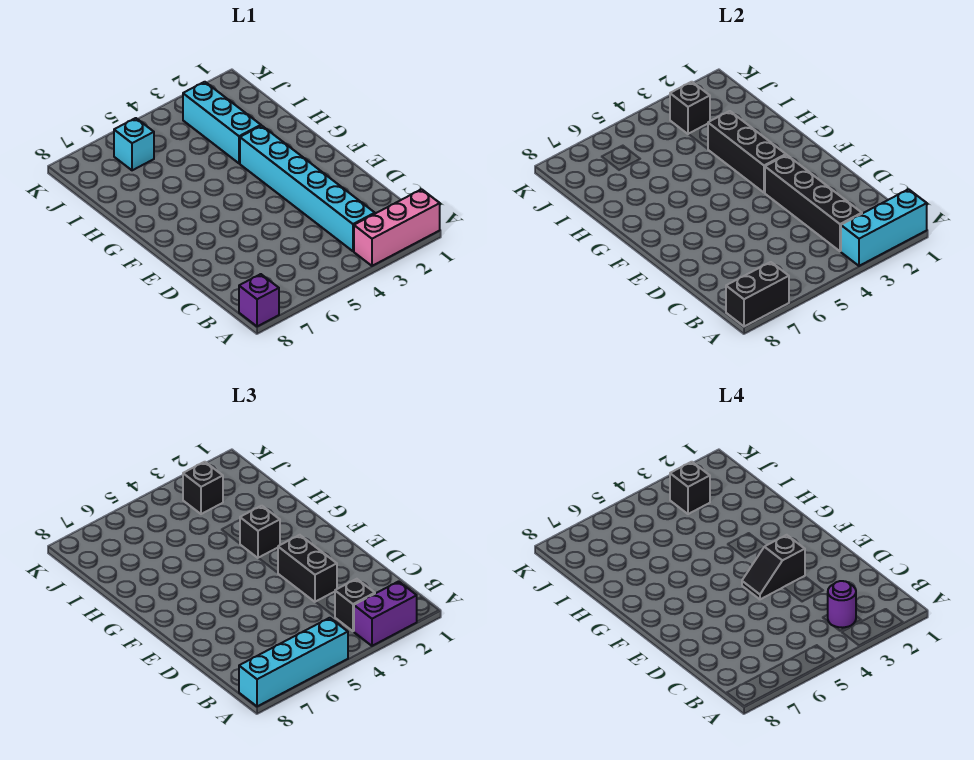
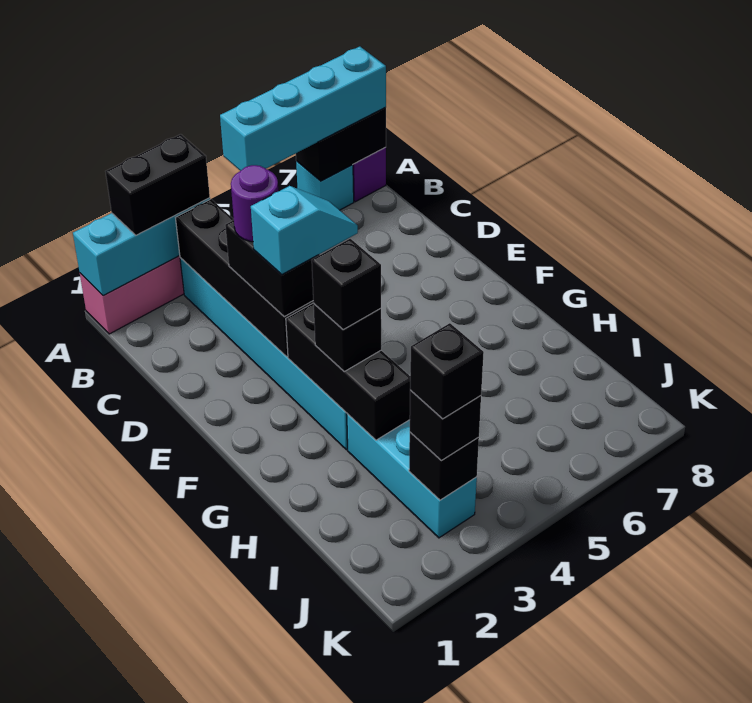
purple brick A2:A3 level 3 -> black brick A2:A3 level 3
black brick B3 level 3 -> black brick G3 level 4
purple round brick B3 level 4 -> purple round brick D3 level 4
black slope E3:E4 level 4 top 3 -> cyan slope E3:E4 level 4 top 3
cyan brick J6 level 1 -> cyan brick A7 level 1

════════

# Instructions for the task
Show each line of the material above where "brick" occurs.

# Written solution
purple brick A2:A3 level 3 -> black brick A2:A3 level 3
black brick B3 level 3 -> black brick G3 level 4
purple round brick B3 level 4 -> purple round brick D3 level 4
cyan brick J6 level 1 -> cyan brick A7 level 1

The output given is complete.